INSTRUCTIONS TO FOLLOW:
Find each line below that contains the string "alto" and copy those lines out. Case counts.

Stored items
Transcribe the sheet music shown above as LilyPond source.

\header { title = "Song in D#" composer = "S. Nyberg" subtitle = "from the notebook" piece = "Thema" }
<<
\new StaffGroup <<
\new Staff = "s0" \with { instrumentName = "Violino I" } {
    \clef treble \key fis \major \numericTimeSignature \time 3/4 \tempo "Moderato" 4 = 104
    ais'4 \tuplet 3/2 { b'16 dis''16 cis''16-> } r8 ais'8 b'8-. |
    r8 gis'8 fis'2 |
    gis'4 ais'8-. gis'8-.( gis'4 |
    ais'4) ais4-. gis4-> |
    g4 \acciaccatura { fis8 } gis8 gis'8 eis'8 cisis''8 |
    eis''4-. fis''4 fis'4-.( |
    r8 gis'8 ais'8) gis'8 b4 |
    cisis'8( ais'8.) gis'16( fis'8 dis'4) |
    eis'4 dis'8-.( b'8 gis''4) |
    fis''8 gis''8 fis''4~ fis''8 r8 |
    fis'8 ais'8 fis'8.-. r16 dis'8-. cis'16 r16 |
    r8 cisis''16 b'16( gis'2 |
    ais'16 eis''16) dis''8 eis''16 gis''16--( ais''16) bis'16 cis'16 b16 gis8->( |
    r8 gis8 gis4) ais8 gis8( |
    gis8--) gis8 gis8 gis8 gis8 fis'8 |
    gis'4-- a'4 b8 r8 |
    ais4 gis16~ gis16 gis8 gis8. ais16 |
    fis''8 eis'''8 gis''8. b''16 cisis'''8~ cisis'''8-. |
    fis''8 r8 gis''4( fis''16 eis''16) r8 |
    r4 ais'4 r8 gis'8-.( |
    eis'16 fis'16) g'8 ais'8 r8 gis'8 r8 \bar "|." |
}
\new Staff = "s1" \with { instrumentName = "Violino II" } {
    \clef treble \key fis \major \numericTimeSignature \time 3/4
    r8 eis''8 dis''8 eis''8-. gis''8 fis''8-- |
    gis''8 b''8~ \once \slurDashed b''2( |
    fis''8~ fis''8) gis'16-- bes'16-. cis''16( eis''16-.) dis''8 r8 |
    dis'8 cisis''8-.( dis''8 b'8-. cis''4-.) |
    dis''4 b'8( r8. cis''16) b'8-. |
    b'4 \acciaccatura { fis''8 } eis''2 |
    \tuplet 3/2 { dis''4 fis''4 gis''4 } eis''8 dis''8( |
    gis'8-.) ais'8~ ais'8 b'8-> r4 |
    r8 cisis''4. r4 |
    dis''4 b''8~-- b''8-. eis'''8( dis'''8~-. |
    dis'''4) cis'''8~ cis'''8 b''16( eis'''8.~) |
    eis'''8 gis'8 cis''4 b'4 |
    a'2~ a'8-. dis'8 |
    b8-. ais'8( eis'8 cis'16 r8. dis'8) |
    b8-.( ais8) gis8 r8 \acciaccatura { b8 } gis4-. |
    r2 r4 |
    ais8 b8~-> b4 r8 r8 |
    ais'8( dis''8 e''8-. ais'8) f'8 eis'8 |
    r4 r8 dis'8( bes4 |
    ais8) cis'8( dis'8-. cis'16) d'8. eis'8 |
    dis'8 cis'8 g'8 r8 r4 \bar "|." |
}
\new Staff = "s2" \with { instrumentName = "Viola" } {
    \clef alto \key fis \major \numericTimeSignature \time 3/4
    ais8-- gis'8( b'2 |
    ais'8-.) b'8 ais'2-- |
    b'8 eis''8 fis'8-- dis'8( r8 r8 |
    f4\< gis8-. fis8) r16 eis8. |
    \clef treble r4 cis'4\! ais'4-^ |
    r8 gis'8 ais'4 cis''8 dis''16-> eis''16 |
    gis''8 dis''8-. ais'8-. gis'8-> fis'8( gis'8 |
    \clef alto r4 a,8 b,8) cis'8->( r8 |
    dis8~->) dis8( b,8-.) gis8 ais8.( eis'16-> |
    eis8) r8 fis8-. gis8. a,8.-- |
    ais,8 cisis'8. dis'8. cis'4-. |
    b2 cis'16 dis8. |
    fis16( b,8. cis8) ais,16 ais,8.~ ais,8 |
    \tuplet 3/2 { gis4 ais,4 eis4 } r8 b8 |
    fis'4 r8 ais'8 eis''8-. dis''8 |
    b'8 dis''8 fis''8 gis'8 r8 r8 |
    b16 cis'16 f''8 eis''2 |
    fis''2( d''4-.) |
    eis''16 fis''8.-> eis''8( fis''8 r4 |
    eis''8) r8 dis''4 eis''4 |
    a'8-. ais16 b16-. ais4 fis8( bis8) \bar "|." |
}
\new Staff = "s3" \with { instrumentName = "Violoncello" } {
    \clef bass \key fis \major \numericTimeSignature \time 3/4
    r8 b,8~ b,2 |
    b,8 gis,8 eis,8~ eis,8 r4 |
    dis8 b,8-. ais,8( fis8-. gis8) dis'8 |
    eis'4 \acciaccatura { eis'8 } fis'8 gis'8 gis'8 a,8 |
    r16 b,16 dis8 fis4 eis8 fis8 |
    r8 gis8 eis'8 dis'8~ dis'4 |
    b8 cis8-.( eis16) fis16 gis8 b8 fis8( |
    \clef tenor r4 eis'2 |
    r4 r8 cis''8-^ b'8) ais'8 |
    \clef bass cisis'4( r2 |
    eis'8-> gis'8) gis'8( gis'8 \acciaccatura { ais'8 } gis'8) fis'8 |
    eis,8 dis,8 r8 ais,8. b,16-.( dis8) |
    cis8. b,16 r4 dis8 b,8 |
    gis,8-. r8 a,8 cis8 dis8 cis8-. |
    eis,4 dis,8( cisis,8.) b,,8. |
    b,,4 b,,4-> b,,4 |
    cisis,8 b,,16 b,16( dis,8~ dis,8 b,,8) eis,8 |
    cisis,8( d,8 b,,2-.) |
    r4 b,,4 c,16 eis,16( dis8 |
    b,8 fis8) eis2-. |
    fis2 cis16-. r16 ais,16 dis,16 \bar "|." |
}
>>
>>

EXPECTED OUTPUT:
    \clef alto \key fis \major \numericTimeSignature \time 3/4
    \clef alto r4 a,8 b,8) cis'8->( r8 |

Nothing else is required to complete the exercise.